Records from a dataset
________________
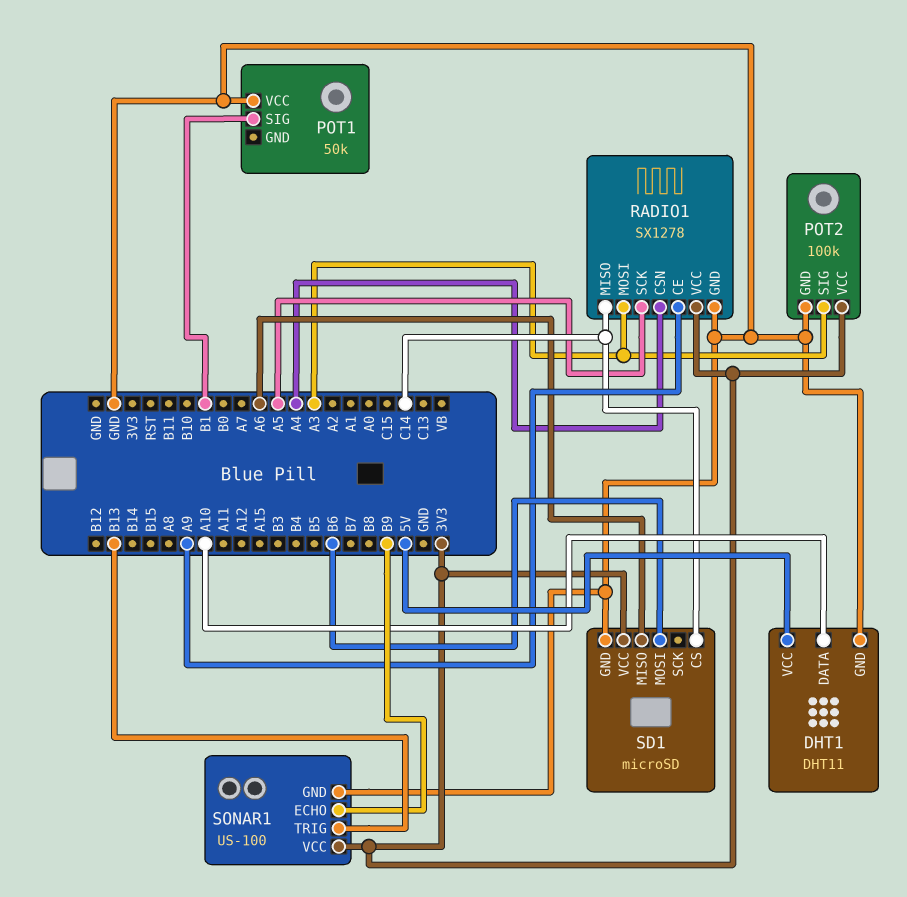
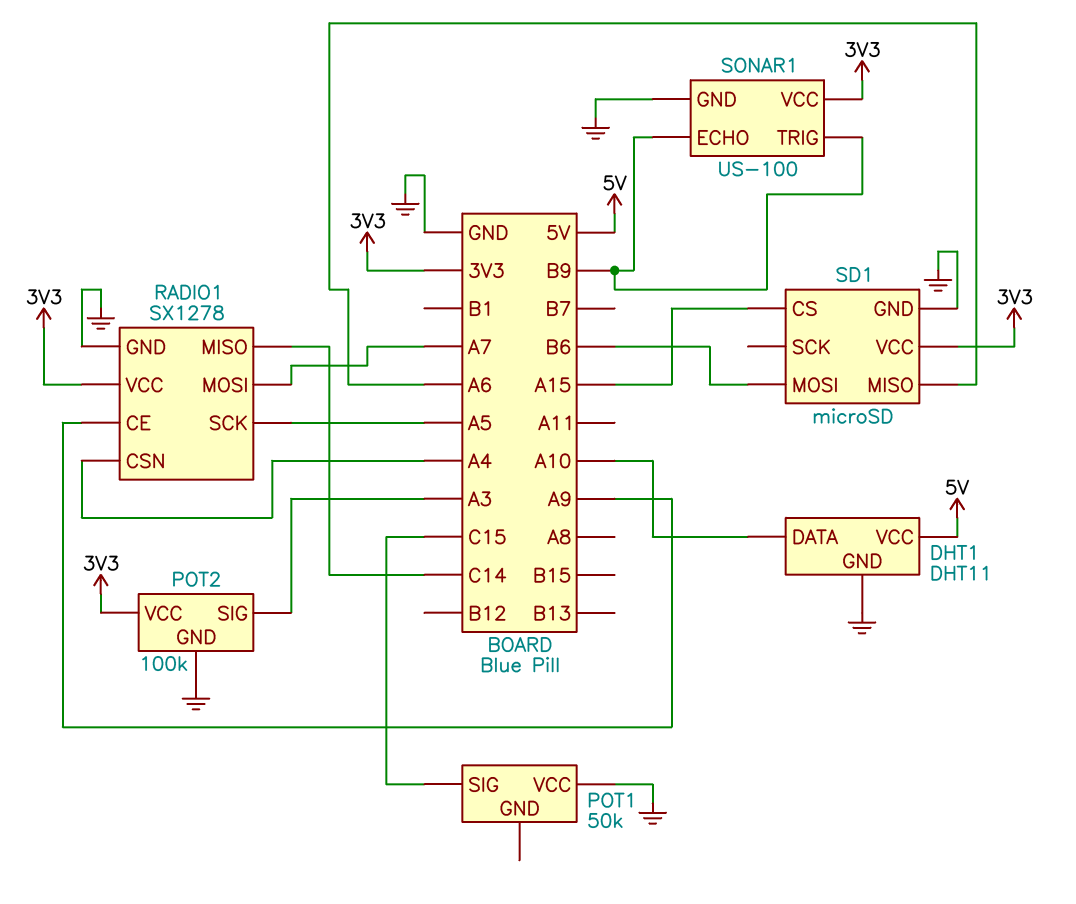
POT1 pin SIG: B1 -> C15
RADIO1 pin MOSI: A3 -> A7
SD1 pin CS: C14 -> A15
SONAR1 pin TRIG: B13 -> B9

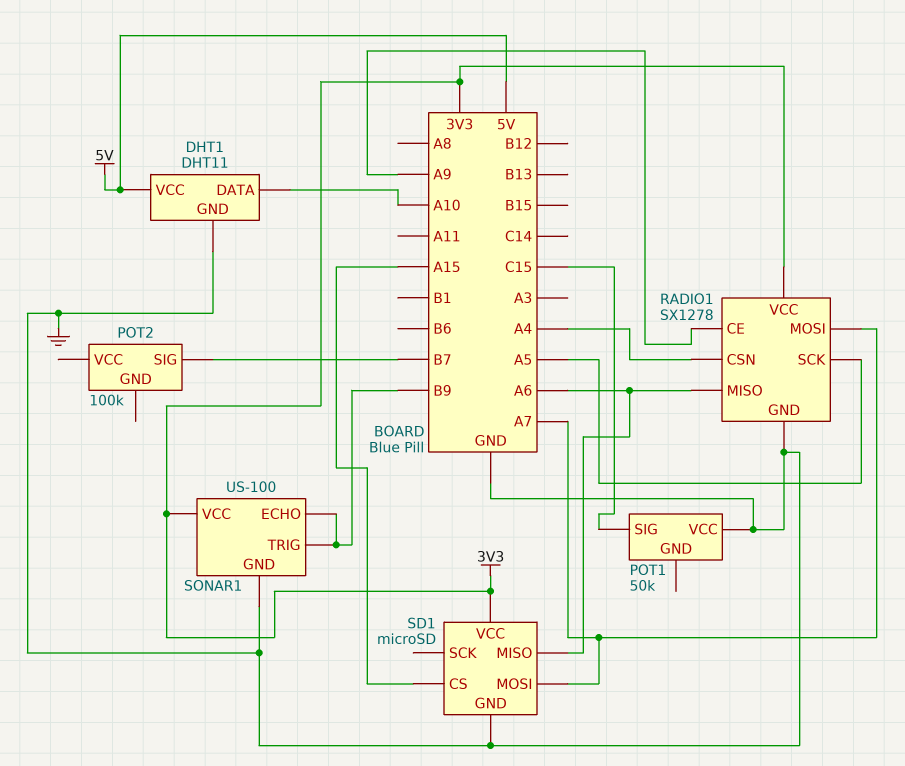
POT2 pin GND: GND -> none
POT2 pin SIG: A3 -> B7
POT2 pin VCC: 3V3 -> none
RADIO1 pin MISO: C14 -> A6
SD1 pin MOSI: B6 -> A7

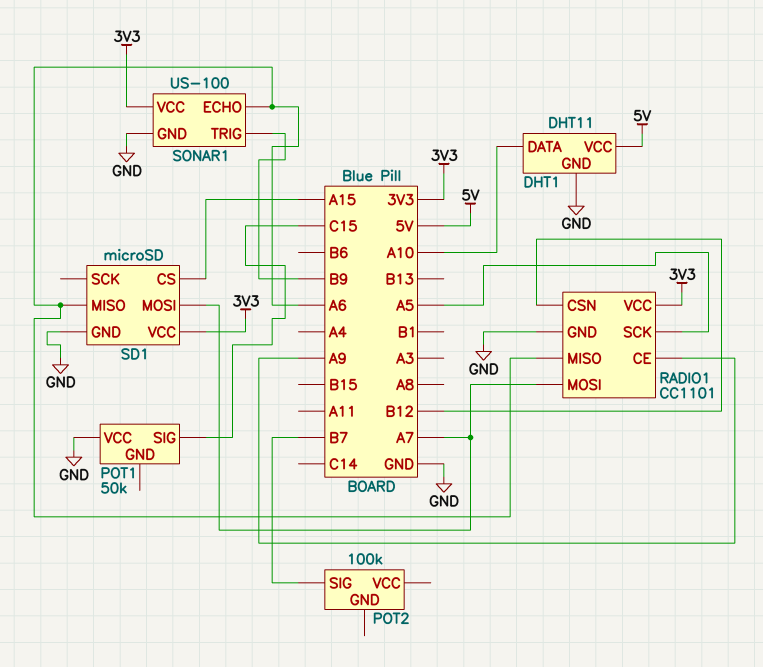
RADIO1: SX1278 -> CC1101
RADIO1 pin CSN: A4 -> B12
SONAR1 pin ECHO: B9 -> A6

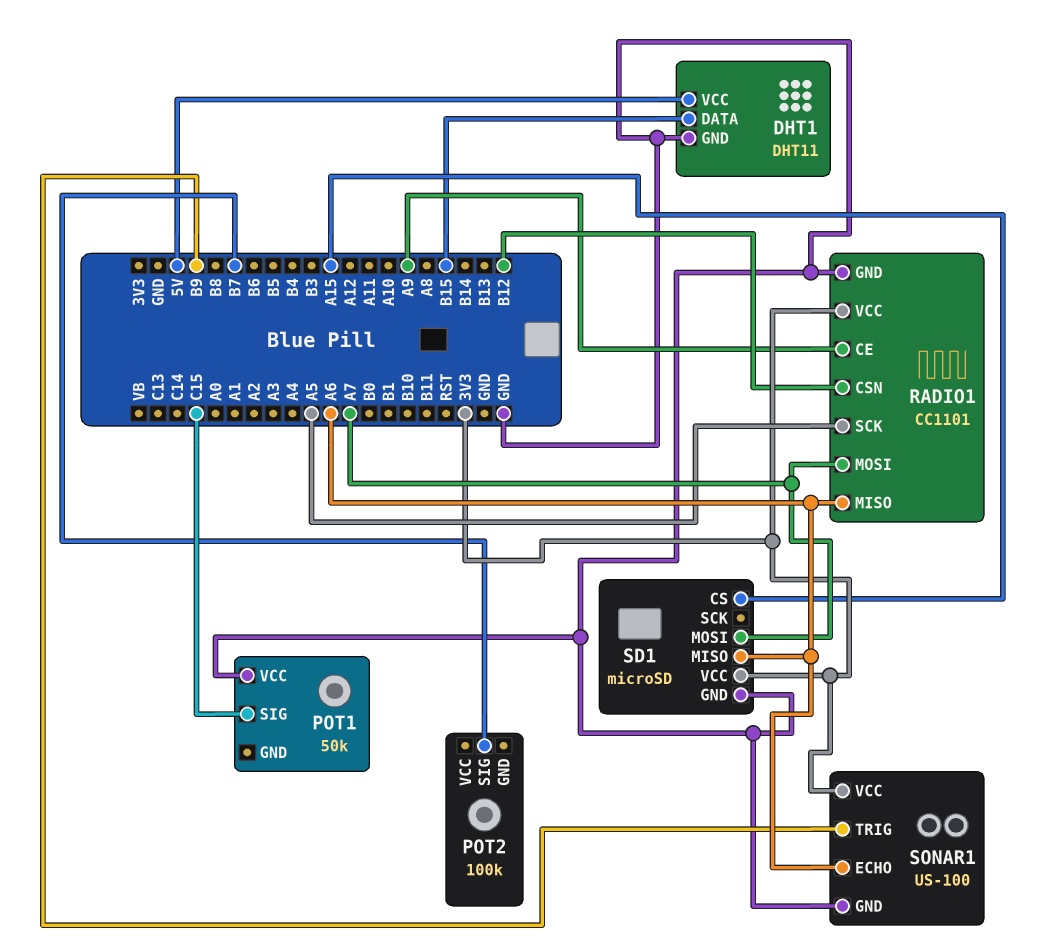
DHT1 pin DATA: A10 -> B15

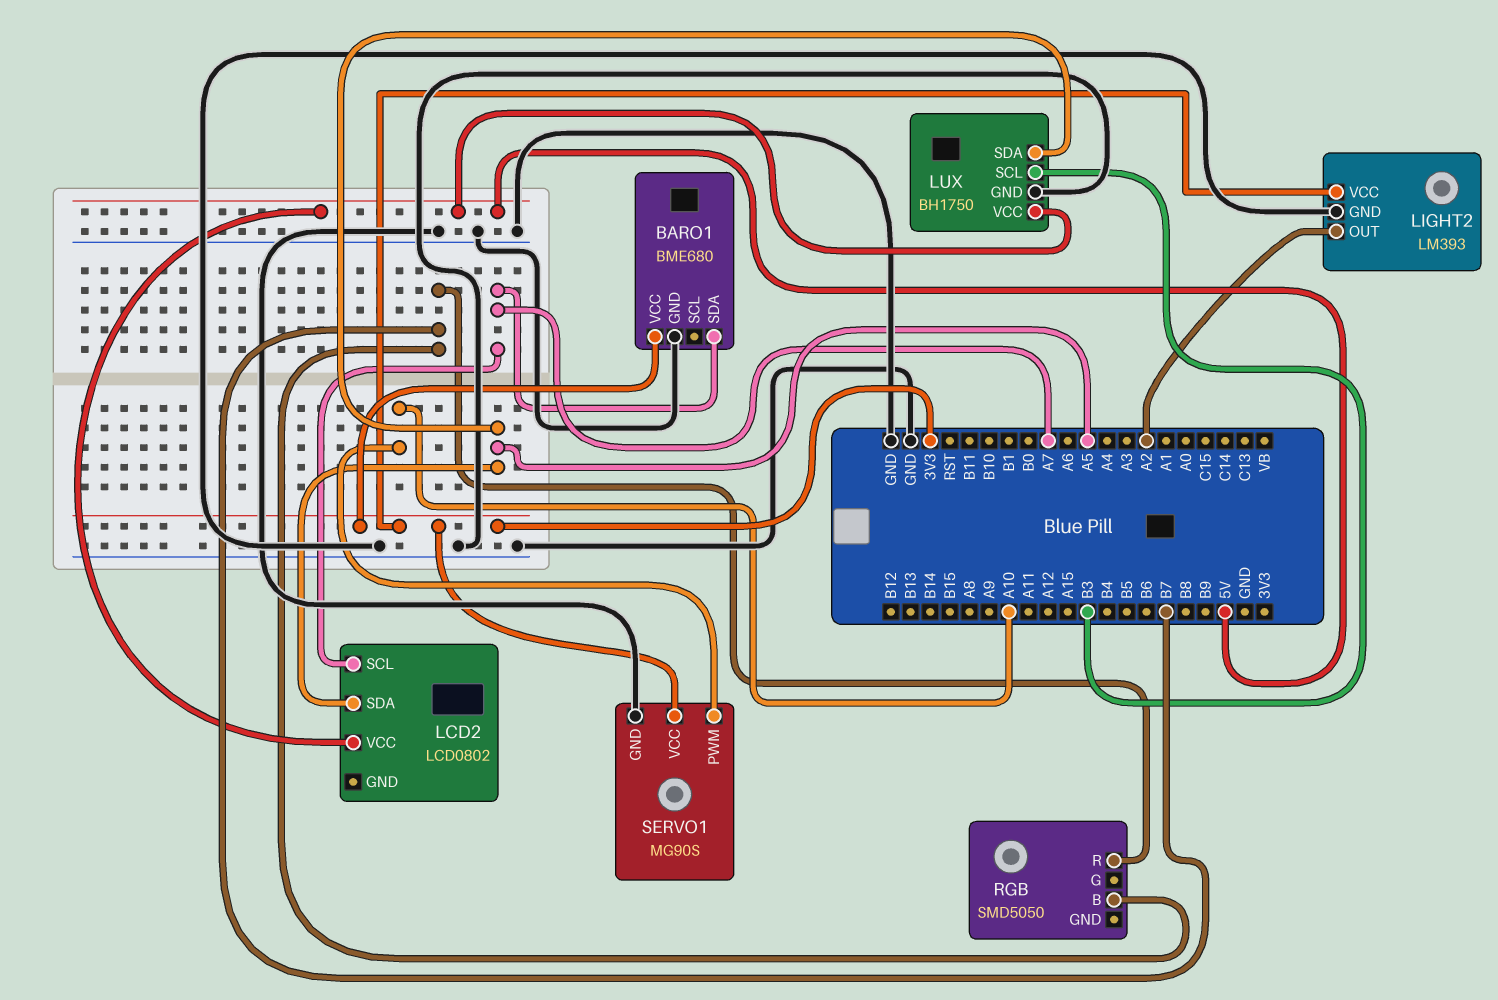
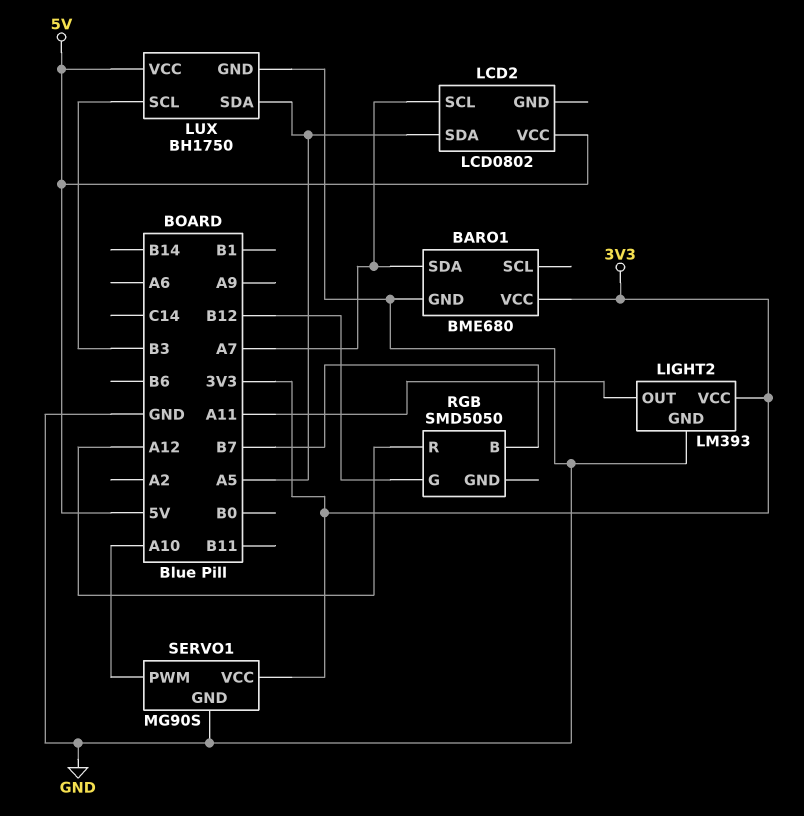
LIGHT2 pin OUT: A2 -> A11
RGB pin G: none -> B12
RGB pin R: B7 -> A12

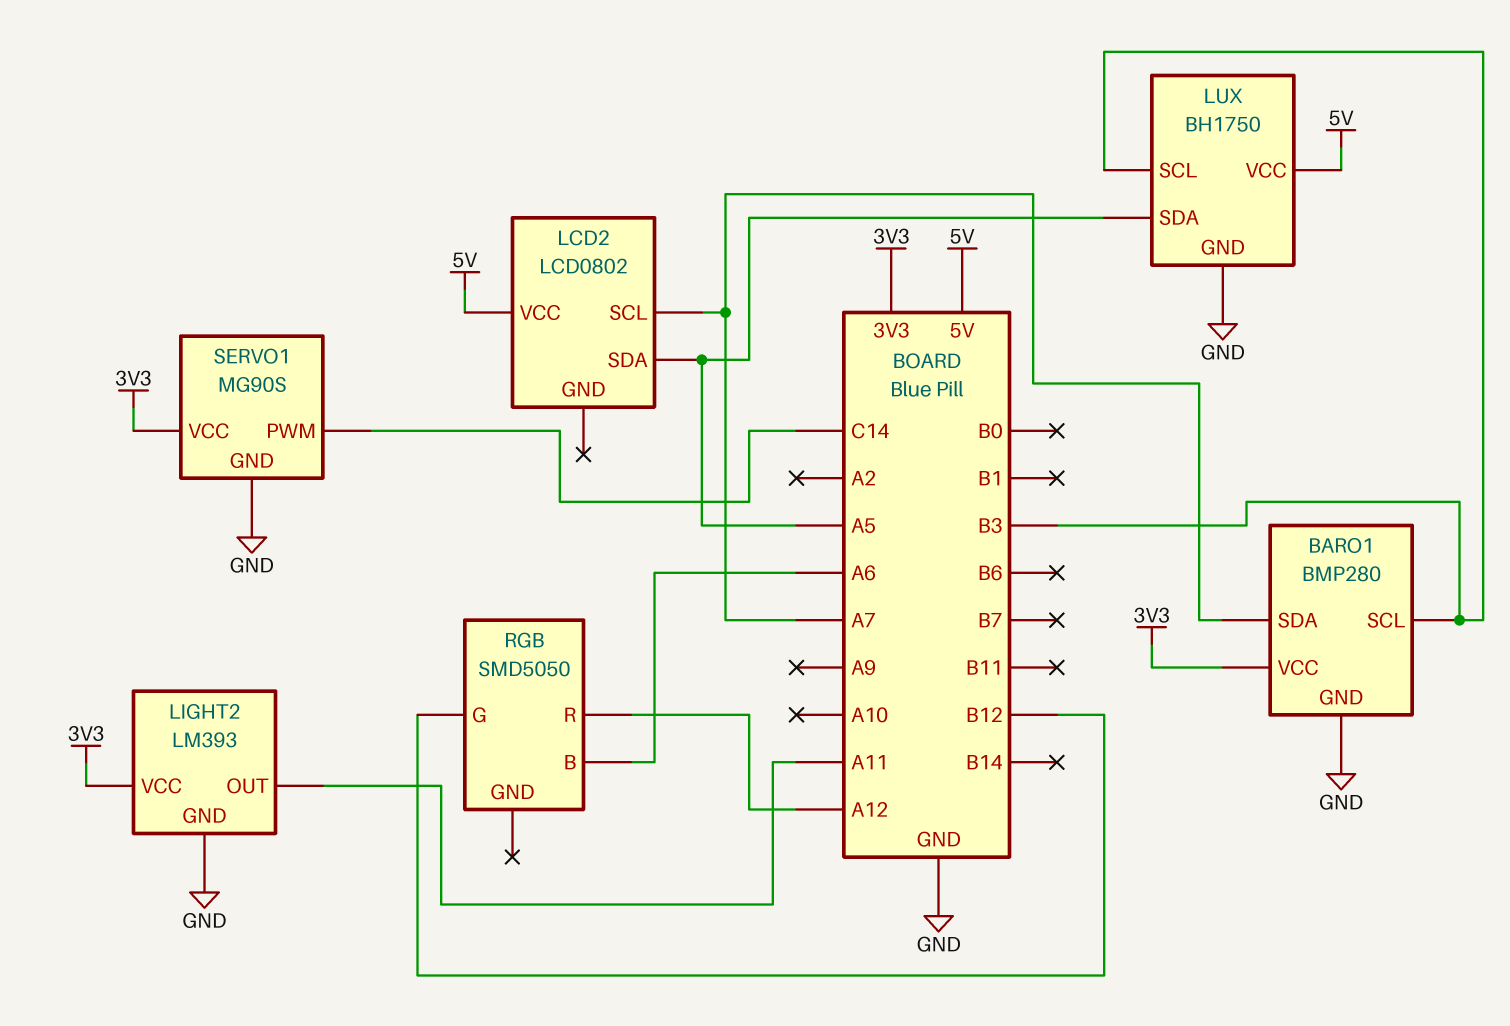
BARO1: BME680 -> BMP280
BARO1 pin SCL: none -> B3
RGB pin B: B7 -> A6
SERVO1 pin PWM: A10 -> C14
________________
Work order: Output the records exactly as they appear, skipping any pictures.

Answer:
POT1 pin SIG: B1 -> C15
RADIO1 pin MOSI: A3 -> A7
SD1 pin CS: C14 -> A15
SONAR1 pin TRIG: B13 -> B9

POT2 pin GND: GND -> none
POT2 pin SIG: A3 -> B7
POT2 pin VCC: 3V3 -> none
RADIO1 pin MISO: C14 -> A6
SD1 pin MOSI: B6 -> A7

RADIO1: SX1278 -> CC1101
RADIO1 pin CSN: A4 -> B12
SONAR1 pin ECHO: B9 -> A6

DHT1 pin DATA: A10 -> B15

LIGHT2 pin OUT: A2 -> A11
RGB pin G: none -> B12
RGB pin R: B7 -> A12

BARO1: BME680 -> BMP280
BARO1 pin SCL: none -> B3
RGB pin B: B7 -> A6
SERVO1 pin PWM: A10 -> C14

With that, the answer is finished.